*** Provided data ***
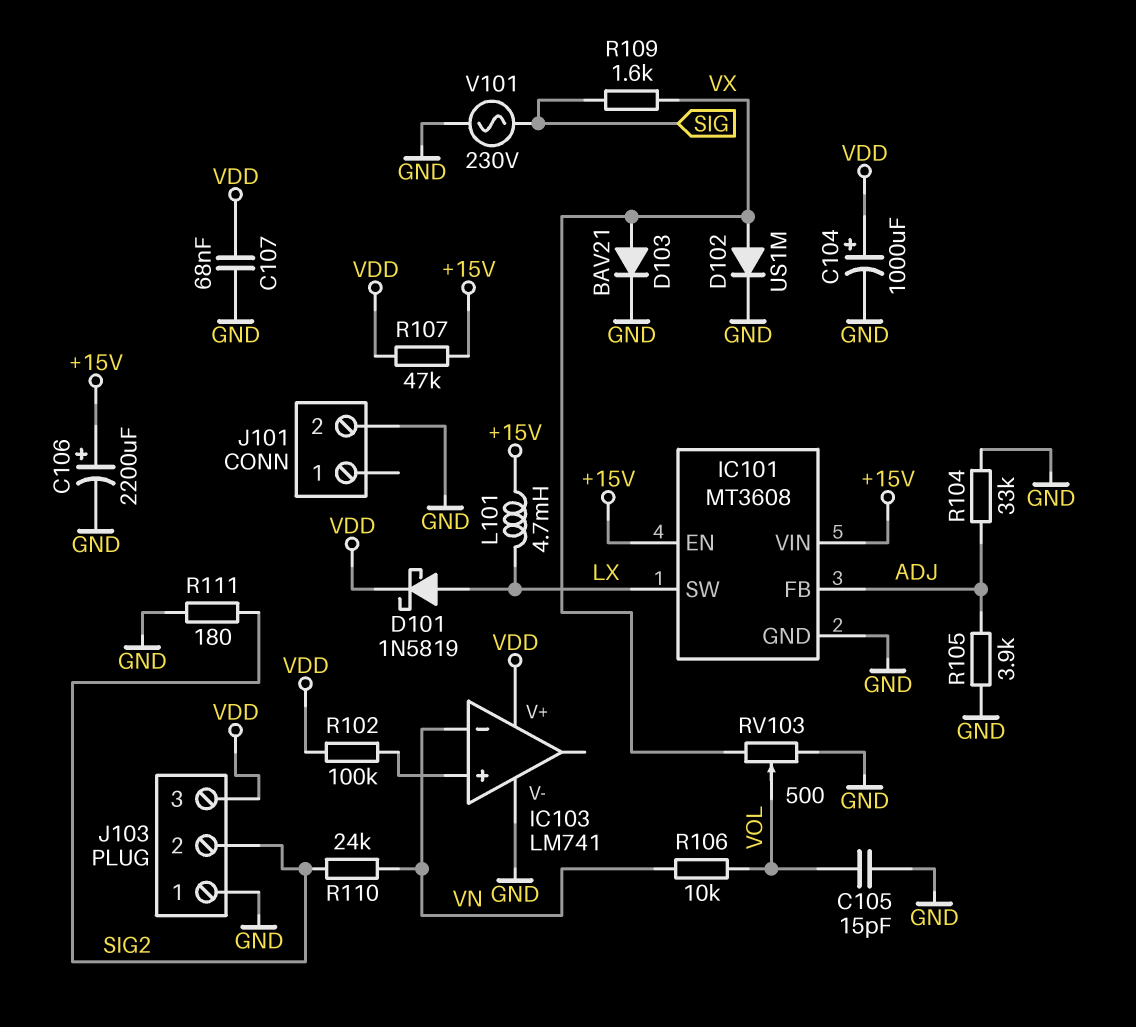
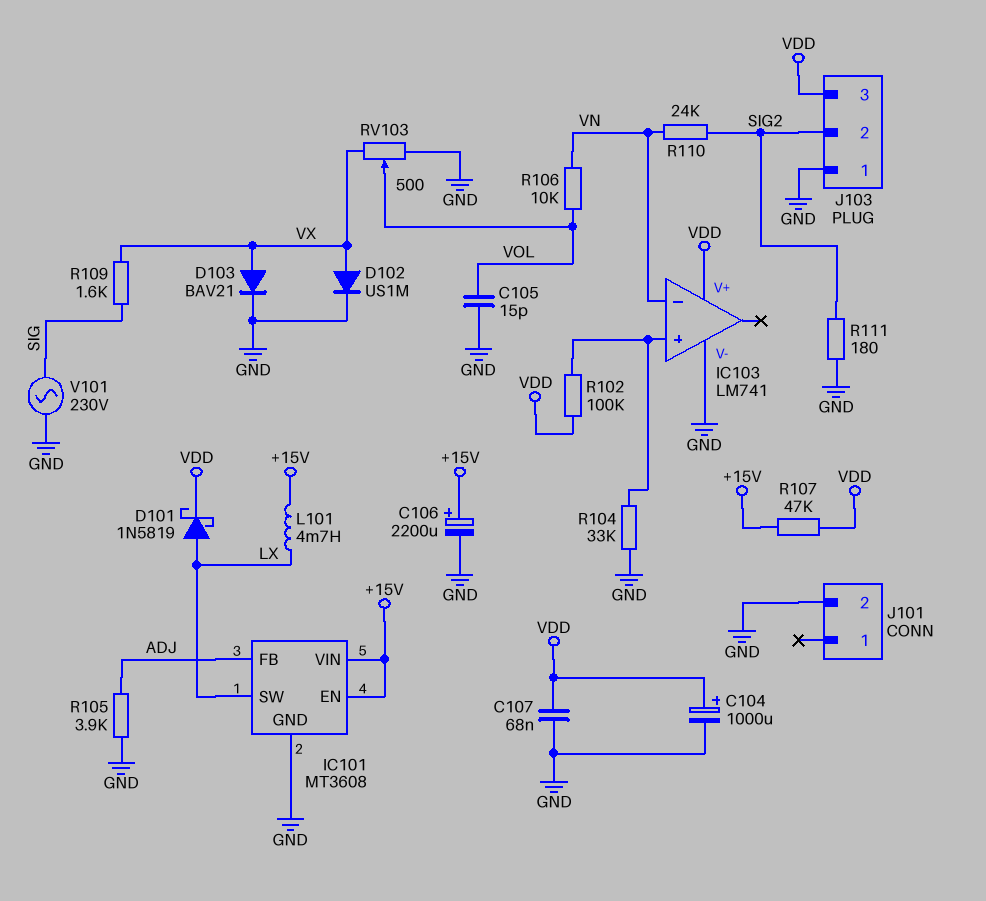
R104: 33k (ADJ, GND) -> 33k (GND, IC103/in+)

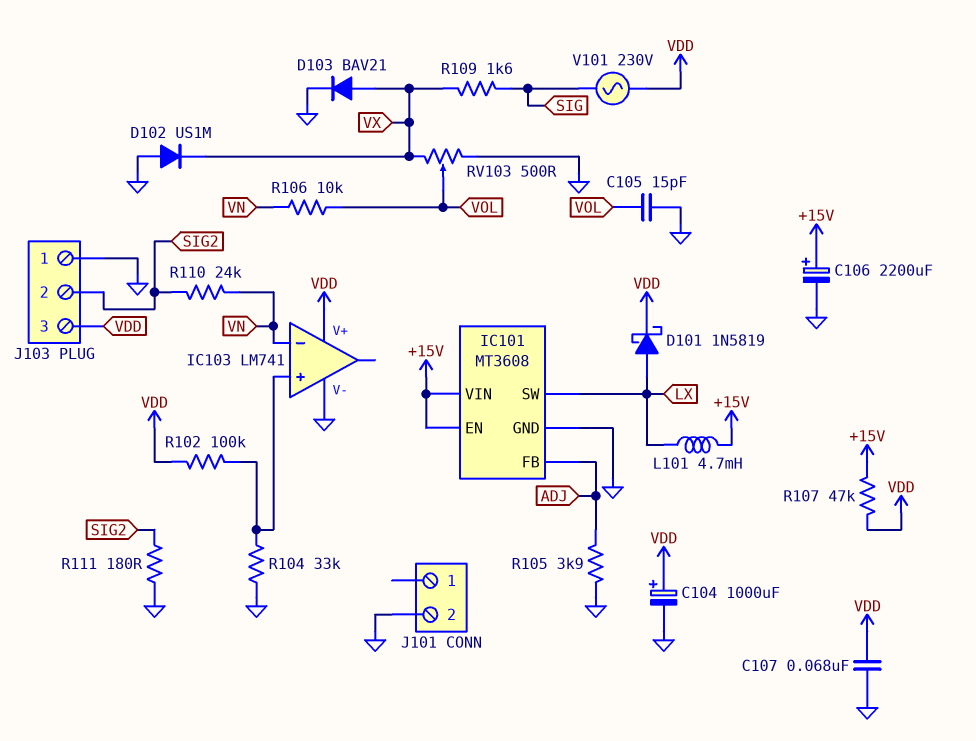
D102: diode US1M (A VX, K GND) -> diode US1M (A GND, K VX)
V101: AC 230V (GND, SIG) -> AC 230V (SIG, VDD)

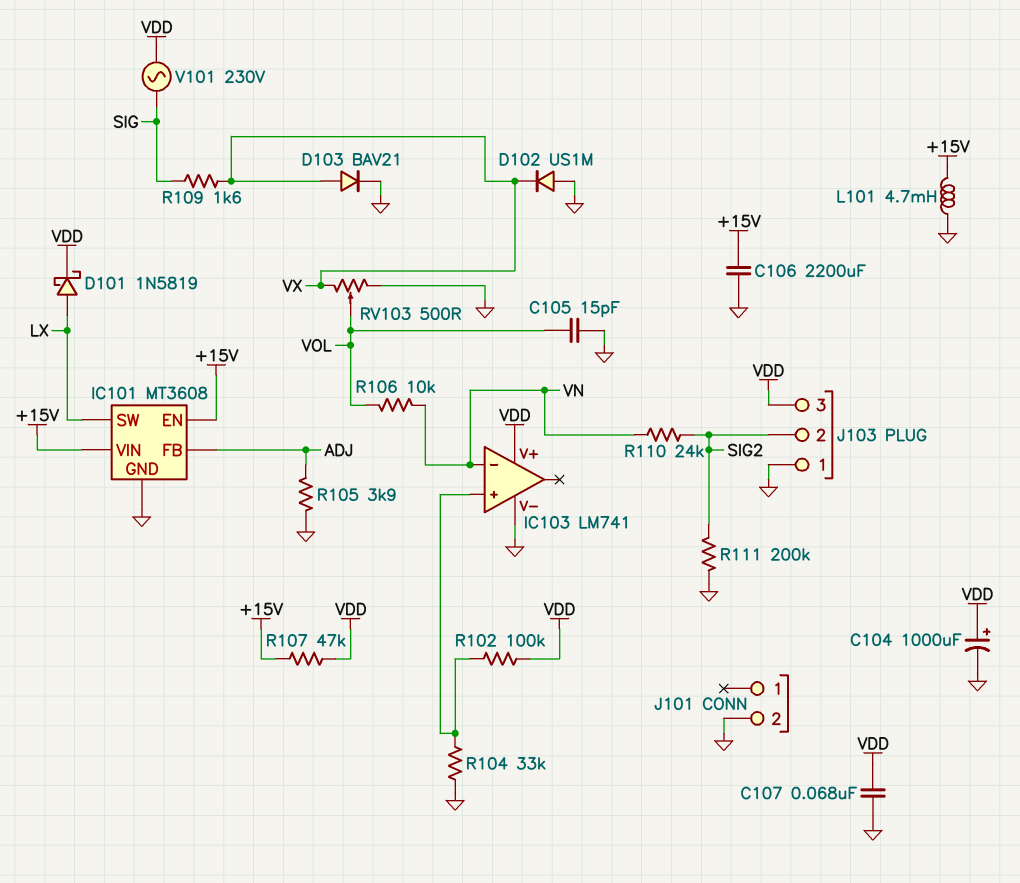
C106: 2200uF (plus +15V, minus GND) -> 2200uF (+15V, GND)
L101: 4.7mH (+15V, LX) -> 4.7mH (+15V, GND)
R111: 180 (GND, SIG2) -> 200k (GND, SIG2)

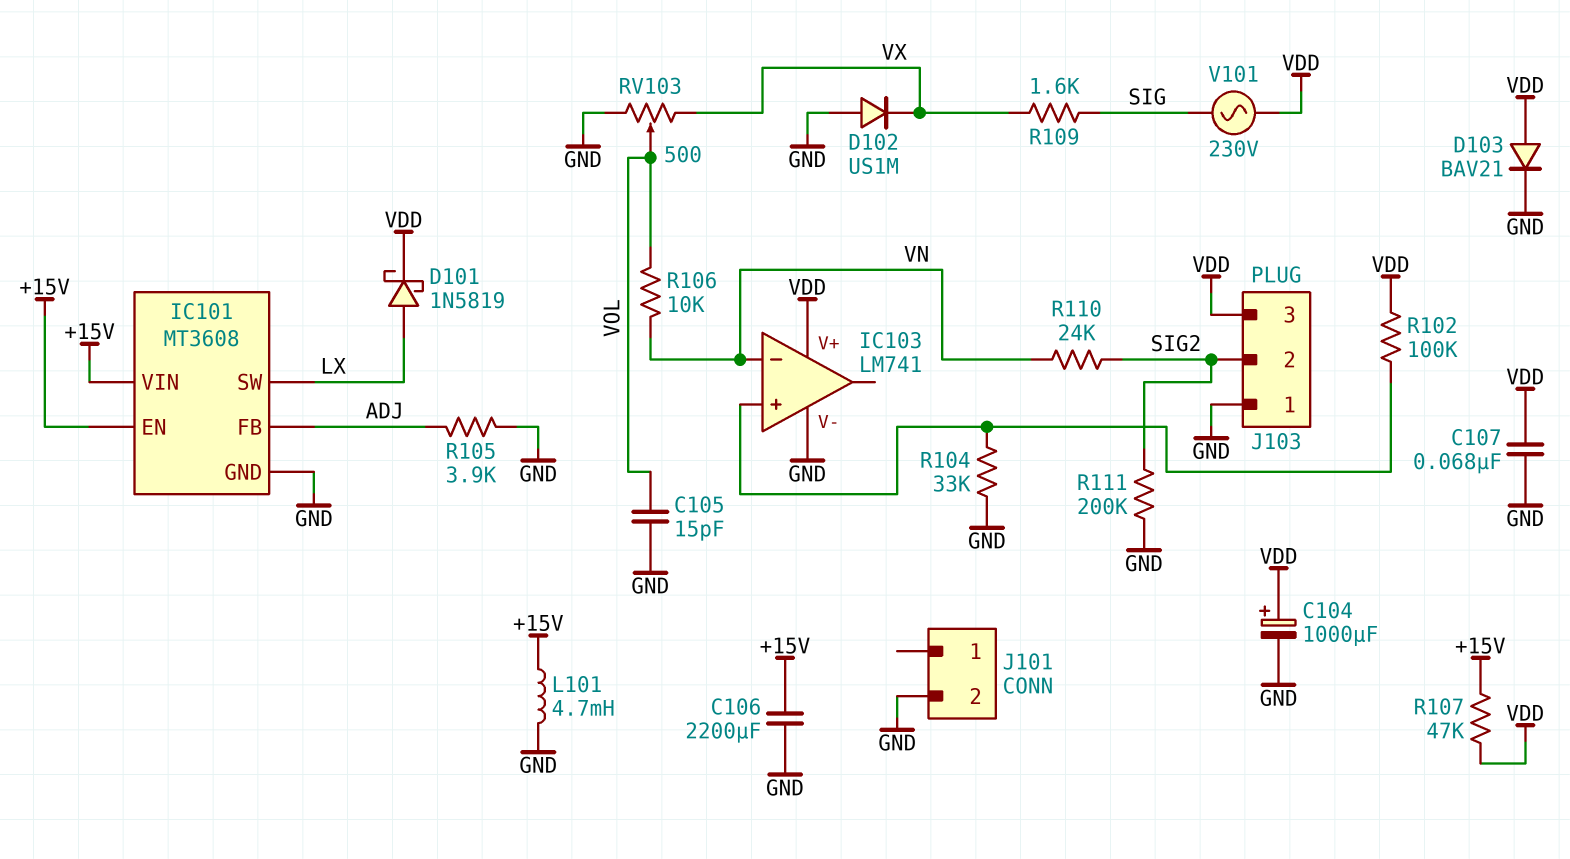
D103: diode BAV21 (A VX, K GND) -> diode BAV21 (A VDD, K GND)

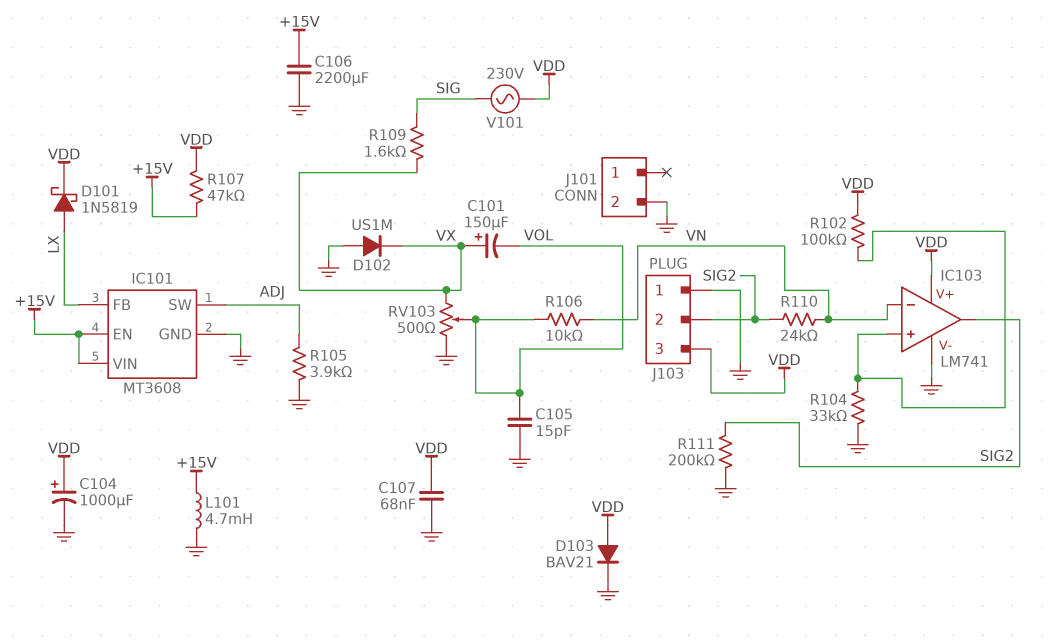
C101: none -> 150uF (plus VX, minus VOL)
IC101 pin FB: ADJ -> LX
IC101 pin SW: LX -> ADJ
IC103 pin out: none -> SIG2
***
Exercise instructions — What is needed is a word-for-word copy of the data, minus its pictures.

Response box —
R104: 33k (ADJ, GND) -> 33k (GND, IC103/in+)

D102: diode US1M (A VX, K GND) -> diode US1M (A GND, K VX)
V101: AC 230V (GND, SIG) -> AC 230V (SIG, VDD)

C106: 2200uF (plus +15V, minus GND) -> 2200uF (+15V, GND)
L101: 4.7mH (+15V, LX) -> 4.7mH (+15V, GND)
R111: 180 (GND, SIG2) -> 200k (GND, SIG2)

D103: diode BAV21 (A VX, K GND) -> diode BAV21 (A VDD, K GND)

C101: none -> 150uF (plus VX, minus VOL)
IC101 pin FB: ADJ -> LX
IC101 pin SW: LX -> ADJ
IC103 pin out: none -> SIG2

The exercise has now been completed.